Restate word for word the lines that begin the listing and end with the line holding "(559, 317) = (627, 244): grey".

→ Task material
▬▬▬▬▬▬▬▬▬▬
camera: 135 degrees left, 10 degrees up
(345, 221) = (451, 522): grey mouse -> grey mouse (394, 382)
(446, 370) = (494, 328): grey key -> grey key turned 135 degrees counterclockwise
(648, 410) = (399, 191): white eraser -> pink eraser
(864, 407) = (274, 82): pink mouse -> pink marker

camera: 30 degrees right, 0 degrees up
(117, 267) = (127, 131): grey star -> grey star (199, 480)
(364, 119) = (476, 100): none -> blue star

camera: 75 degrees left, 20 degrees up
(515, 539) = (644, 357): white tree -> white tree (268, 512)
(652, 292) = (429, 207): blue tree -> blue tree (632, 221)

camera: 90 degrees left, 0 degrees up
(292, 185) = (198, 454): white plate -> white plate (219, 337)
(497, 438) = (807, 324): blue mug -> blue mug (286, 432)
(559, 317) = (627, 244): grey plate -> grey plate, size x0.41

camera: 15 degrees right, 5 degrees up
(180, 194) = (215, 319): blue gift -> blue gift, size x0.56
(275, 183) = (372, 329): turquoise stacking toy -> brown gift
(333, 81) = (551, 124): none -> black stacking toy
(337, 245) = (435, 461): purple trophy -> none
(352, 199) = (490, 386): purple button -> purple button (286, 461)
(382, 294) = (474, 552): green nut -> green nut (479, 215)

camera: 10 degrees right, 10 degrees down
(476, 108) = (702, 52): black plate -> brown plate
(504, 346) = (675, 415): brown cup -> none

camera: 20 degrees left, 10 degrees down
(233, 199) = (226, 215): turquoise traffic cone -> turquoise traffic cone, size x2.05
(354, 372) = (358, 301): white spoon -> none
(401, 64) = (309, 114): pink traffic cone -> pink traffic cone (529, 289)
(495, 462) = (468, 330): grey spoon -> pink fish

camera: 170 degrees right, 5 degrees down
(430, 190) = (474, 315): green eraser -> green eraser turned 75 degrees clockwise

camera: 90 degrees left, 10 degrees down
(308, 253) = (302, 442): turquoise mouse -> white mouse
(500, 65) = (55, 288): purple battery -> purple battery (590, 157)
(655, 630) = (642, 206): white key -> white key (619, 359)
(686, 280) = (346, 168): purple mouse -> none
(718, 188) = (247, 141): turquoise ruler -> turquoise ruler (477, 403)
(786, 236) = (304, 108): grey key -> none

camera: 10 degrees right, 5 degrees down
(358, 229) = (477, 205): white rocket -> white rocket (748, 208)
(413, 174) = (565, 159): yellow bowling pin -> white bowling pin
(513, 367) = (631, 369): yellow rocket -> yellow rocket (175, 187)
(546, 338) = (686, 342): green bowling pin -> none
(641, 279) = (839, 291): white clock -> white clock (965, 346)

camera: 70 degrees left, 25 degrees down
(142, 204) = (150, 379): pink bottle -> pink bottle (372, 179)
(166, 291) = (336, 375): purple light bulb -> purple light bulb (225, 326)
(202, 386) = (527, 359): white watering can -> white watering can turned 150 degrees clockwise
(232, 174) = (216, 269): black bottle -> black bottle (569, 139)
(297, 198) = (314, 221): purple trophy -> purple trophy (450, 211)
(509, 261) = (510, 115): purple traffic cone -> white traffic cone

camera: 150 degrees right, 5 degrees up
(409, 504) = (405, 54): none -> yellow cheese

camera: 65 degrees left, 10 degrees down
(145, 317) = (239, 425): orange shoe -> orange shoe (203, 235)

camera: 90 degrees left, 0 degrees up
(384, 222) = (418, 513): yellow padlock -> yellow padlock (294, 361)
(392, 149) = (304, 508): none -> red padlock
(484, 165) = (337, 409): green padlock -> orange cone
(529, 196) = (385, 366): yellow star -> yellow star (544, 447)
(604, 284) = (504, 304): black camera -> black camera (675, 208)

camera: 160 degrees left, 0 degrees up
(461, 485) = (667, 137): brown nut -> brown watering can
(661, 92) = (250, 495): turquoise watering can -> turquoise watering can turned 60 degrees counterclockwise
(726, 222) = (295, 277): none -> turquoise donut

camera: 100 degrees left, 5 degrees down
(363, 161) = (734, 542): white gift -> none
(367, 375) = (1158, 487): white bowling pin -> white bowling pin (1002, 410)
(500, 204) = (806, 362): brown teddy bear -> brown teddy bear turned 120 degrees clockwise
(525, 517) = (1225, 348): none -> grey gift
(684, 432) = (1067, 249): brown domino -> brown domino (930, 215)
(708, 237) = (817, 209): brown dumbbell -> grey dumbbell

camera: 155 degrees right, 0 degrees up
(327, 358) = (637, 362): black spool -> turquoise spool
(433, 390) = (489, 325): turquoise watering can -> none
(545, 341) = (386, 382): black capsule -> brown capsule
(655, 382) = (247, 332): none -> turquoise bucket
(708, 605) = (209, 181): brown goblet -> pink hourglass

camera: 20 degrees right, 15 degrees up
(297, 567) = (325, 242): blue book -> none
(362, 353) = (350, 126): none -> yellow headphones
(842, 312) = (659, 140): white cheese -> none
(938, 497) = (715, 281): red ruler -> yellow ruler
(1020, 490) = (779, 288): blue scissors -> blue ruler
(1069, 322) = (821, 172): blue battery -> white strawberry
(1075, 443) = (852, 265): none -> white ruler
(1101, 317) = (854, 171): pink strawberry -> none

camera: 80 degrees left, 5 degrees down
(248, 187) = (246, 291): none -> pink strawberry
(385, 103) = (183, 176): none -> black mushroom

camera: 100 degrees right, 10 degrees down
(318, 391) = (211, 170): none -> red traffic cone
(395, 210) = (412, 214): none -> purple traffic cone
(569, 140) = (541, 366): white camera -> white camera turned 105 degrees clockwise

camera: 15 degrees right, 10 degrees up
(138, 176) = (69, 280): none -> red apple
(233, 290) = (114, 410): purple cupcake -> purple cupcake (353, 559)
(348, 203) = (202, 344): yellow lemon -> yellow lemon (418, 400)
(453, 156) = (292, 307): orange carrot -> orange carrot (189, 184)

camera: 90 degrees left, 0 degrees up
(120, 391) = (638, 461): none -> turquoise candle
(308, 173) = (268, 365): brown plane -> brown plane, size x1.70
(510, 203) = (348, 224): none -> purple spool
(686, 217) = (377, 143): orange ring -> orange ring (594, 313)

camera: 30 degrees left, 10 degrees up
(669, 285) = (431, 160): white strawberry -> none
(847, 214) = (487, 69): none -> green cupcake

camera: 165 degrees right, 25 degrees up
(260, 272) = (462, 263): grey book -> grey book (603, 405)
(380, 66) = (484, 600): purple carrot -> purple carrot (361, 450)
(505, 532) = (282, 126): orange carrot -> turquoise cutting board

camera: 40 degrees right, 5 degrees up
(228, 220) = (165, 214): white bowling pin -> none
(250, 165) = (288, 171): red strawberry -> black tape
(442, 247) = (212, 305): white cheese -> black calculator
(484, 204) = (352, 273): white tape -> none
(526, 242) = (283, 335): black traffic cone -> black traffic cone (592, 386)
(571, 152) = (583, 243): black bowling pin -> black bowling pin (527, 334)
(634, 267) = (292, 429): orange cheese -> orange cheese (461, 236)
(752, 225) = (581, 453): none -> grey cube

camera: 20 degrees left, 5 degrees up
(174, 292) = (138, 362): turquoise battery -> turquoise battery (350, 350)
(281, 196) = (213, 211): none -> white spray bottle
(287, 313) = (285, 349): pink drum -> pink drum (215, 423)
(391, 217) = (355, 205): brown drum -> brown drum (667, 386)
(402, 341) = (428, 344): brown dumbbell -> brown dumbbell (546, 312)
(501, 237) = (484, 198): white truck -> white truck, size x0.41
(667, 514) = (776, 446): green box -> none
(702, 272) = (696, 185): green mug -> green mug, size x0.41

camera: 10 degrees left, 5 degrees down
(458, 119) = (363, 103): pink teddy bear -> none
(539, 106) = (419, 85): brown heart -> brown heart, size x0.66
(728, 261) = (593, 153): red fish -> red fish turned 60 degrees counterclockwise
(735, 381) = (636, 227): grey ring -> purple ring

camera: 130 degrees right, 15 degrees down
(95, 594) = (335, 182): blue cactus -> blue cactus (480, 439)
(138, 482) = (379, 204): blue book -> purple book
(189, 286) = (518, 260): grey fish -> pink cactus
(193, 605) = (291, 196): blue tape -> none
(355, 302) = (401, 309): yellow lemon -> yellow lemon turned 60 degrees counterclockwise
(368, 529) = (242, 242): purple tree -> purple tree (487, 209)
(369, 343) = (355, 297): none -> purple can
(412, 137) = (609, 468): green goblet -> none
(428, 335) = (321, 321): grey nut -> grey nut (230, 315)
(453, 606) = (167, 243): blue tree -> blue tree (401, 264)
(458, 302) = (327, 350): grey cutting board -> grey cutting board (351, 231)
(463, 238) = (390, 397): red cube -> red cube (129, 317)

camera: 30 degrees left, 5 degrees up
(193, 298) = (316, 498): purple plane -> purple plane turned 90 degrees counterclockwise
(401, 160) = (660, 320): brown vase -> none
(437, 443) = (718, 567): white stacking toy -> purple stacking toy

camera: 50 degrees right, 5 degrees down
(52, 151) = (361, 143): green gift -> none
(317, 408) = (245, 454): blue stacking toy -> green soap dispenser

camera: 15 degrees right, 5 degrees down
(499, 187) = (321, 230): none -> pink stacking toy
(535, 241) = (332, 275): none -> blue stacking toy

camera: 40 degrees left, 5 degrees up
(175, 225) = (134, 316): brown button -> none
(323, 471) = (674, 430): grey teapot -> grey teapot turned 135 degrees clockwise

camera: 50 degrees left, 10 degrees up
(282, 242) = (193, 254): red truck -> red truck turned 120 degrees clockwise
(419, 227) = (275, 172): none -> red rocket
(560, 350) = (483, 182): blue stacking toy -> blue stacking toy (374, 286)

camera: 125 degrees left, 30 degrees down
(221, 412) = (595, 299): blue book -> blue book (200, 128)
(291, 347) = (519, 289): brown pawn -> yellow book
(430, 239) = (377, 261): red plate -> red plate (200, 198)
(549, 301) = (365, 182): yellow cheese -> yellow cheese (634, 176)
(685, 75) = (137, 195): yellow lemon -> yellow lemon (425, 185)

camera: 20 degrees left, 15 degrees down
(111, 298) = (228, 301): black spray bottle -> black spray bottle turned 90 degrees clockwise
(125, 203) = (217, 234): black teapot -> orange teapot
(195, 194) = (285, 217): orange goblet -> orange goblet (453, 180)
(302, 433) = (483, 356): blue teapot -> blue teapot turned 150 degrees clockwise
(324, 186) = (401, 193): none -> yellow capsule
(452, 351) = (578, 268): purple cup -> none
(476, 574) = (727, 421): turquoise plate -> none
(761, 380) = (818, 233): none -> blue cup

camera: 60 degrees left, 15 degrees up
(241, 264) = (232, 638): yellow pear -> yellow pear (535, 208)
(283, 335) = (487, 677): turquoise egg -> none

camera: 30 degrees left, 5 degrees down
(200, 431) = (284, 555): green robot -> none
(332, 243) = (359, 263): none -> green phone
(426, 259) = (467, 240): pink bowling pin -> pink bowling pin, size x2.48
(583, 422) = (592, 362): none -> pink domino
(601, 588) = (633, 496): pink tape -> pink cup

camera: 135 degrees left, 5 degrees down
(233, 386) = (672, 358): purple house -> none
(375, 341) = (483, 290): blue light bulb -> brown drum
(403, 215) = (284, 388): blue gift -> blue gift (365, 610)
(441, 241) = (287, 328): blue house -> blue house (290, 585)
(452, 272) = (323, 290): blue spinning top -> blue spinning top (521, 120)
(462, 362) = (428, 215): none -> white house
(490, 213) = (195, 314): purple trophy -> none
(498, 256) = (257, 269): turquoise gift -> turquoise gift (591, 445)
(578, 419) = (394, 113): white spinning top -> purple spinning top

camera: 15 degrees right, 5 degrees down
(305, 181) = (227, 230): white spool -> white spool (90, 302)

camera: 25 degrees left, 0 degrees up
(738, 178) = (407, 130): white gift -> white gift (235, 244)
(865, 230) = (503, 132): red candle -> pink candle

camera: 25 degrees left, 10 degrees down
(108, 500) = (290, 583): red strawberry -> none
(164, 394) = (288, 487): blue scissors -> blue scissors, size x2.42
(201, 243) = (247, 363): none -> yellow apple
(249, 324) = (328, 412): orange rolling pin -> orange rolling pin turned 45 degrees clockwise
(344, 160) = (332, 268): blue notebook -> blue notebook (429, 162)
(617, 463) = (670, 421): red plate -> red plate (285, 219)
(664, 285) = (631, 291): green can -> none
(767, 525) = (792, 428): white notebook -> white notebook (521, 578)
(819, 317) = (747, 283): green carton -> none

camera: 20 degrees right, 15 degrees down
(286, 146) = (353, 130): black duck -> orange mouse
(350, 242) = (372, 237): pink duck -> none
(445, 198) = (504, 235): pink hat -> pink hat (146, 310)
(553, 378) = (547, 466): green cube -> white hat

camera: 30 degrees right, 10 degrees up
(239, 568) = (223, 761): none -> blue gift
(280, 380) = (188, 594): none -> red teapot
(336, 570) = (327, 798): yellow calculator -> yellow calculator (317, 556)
▬▬▬▬▬▬▬▬▬▬
→ Solution below
camera: 135 degrees left, 10 degrees up
(345, 221) = (451, 522): grey mouse -> grey mouse (394, 382)
(446, 370) = (494, 328): grey key -> grey key turned 135 degrees counterclockwise
(648, 410) = (399, 191): white eraser -> pink eraser
(864, 407) = (274, 82): pink mouse -> pink marker

camera: 30 degrees right, 0 degrees up
(117, 267) = (127, 131): grey star -> grey star (199, 480)
(364, 119) = (476, 100): none -> blue star

camera: 75 degrees left, 20 degrees up
(515, 539) = (644, 357): white tree -> white tree (268, 512)
(652, 292) = (429, 207): blue tree -> blue tree (632, 221)

camera: 90 degrees left, 0 degrees up
(292, 185) = (198, 454): white plate -> white plate (219, 337)
(497, 438) = (807, 324): blue mug -> blue mug (286, 432)
(559, 317) = (627, 244): grey plate -> grey plate, size x0.41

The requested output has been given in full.